> _Exercise goal_: Return an exact copy of the lines from the one holding "LDR202: GL5528 (+5V, SIG15) -> none" to the end of the data, including both the starting and final lines. Leave the pictures out.

[Source records]

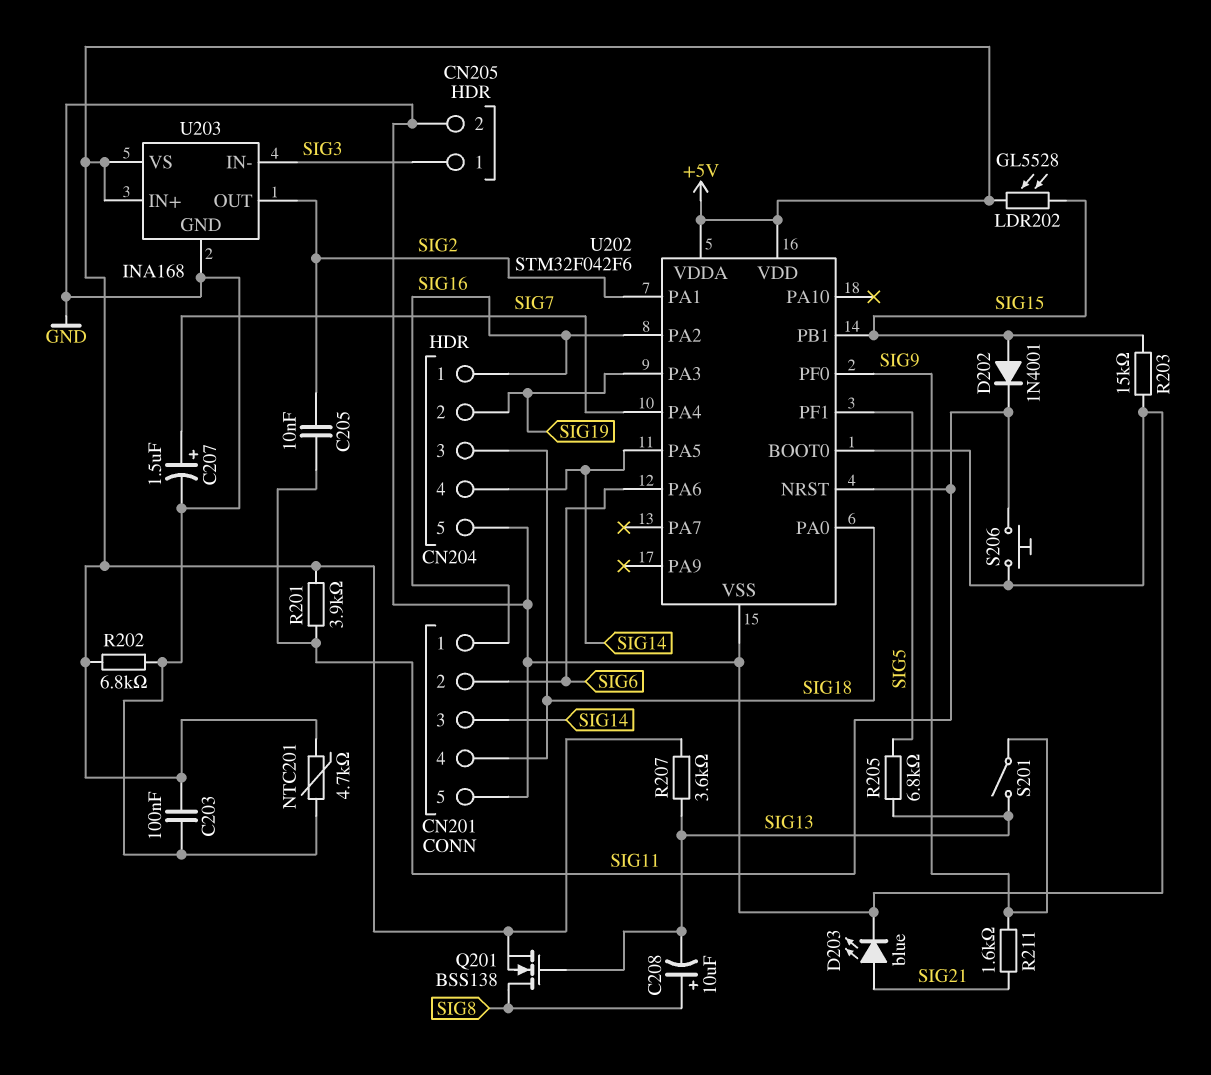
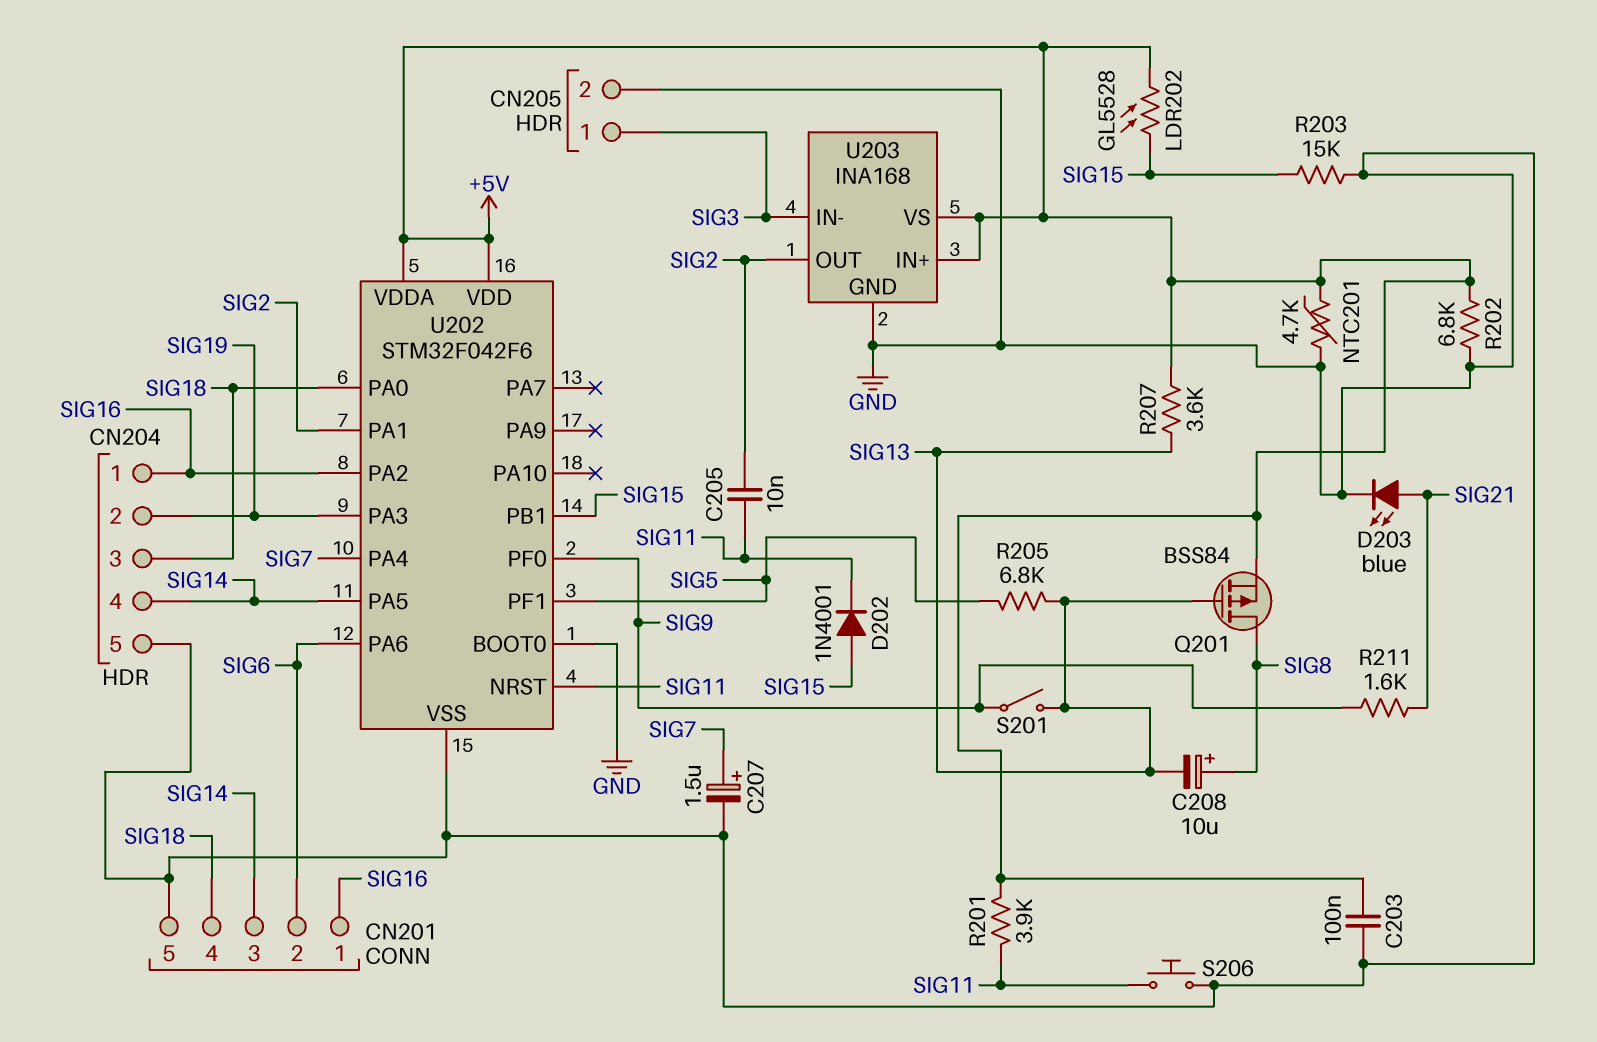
Q201: NMOS BSS138 (G SIG13, D SIG8, S +5V) -> PMOS BSS84 (G SIG13, D SIG8, S +5V)

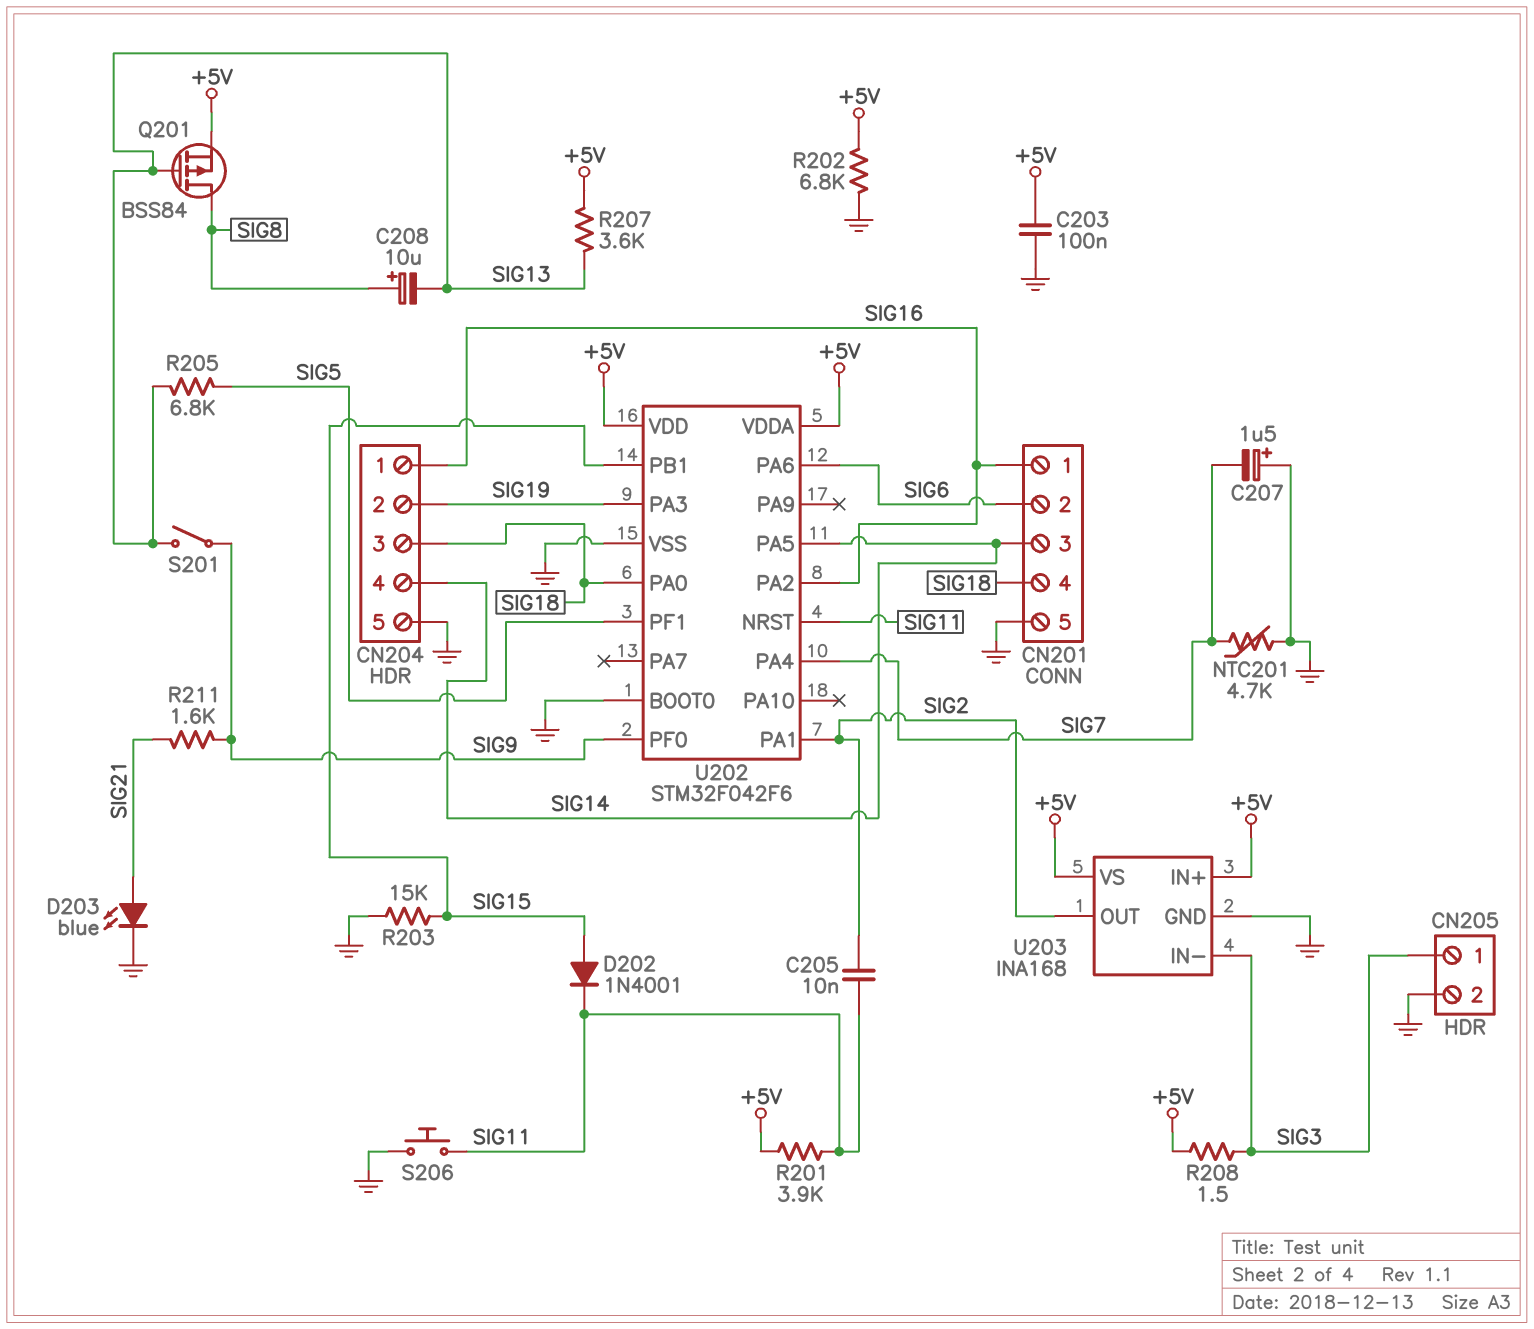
C207: 1.5uF (plus SIG7, minus GND) -> 1.5uF (plus GND, minus SIG7)
LDR202: GL5528 (+5V, SIG15) -> none
NTC201: 4.7k (+5V, GND) -> 4.7k (GND, SIG7)
R208: none -> 1.5 (+5V, SIG3)

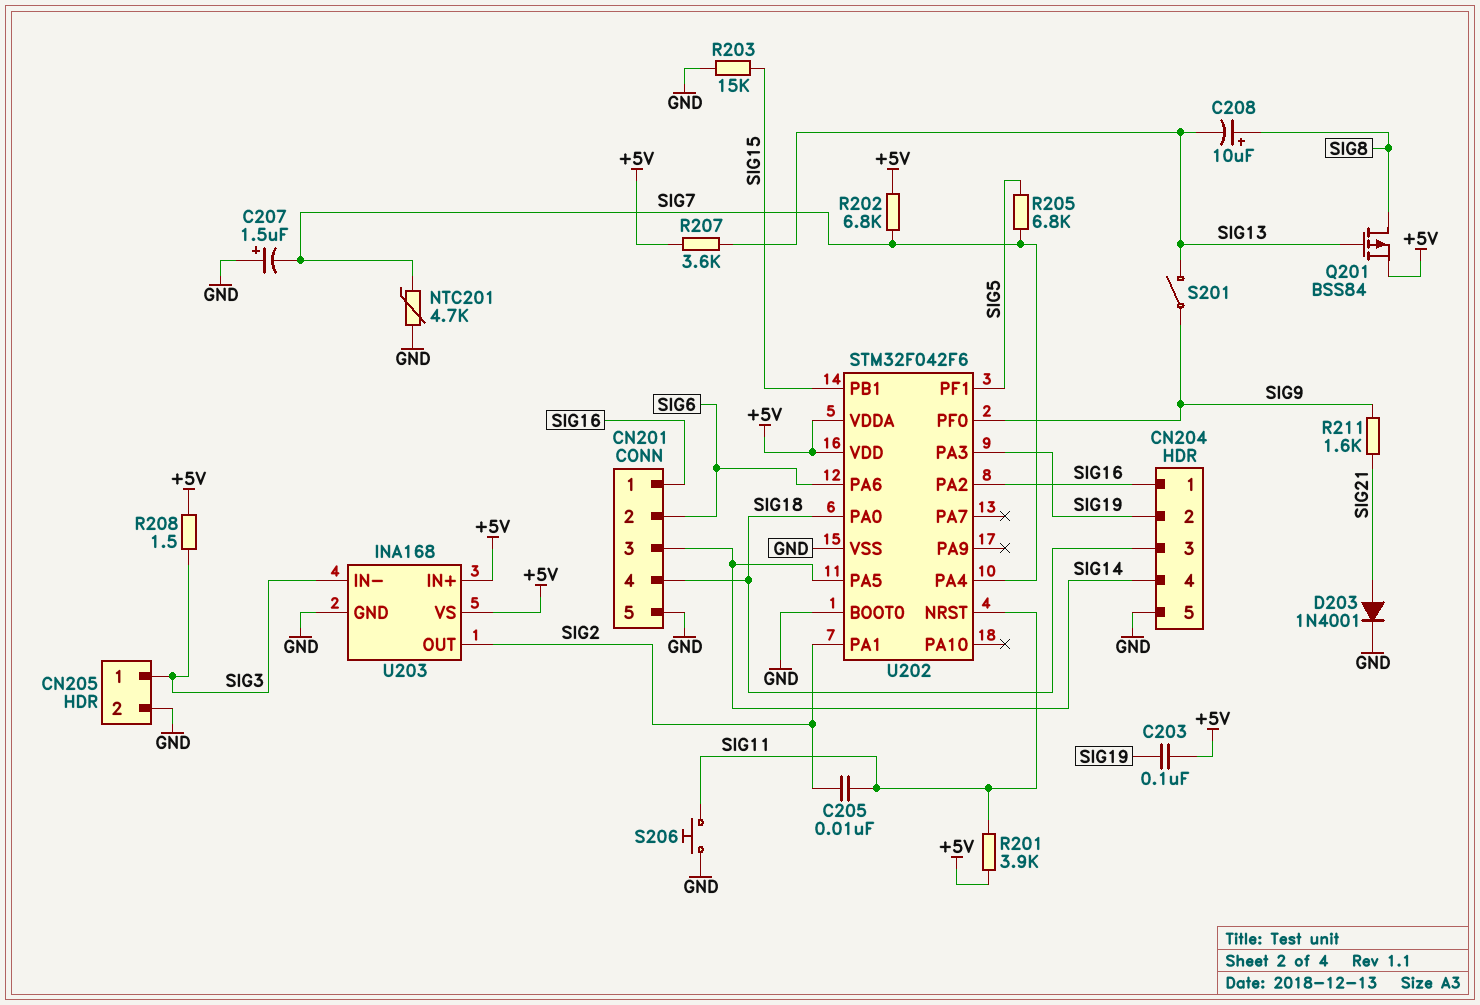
C203: 100nF (+5V, GND) -> 100nF (+5V, SIG19)
D202: diode 1N4001 (A SIG15, K SIG11) -> none
D203: LED blue (A SIG21, K GND) -> diode 1N4001 (A SIG21, K GND)
R202: 6.8k (+5V, GND) -> 6.8k (+5V, SIG7)
R205: 6.8k (SIG5, SIG13) -> 6.8k (SIG5, SIG7)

> _Response_:
LDR202: GL5528 (+5V, SIG15) -> none
NTC201: 4.7k (+5V, GND) -> 4.7k (GND, SIG7)
R208: none -> 1.5 (+5V, SIG3)

C203: 100nF (+5V, GND) -> 100nF (+5V, SIG19)
D202: diode 1N4001 (A SIG15, K SIG11) -> none
D203: LED blue (A SIG21, K GND) -> diode 1N4001 (A SIG21, K GND)
R202: 6.8k (+5V, GND) -> 6.8k (+5V, SIG7)
R205: 6.8k (SIG5, SIG13) -> 6.8k (SIG5, SIG7)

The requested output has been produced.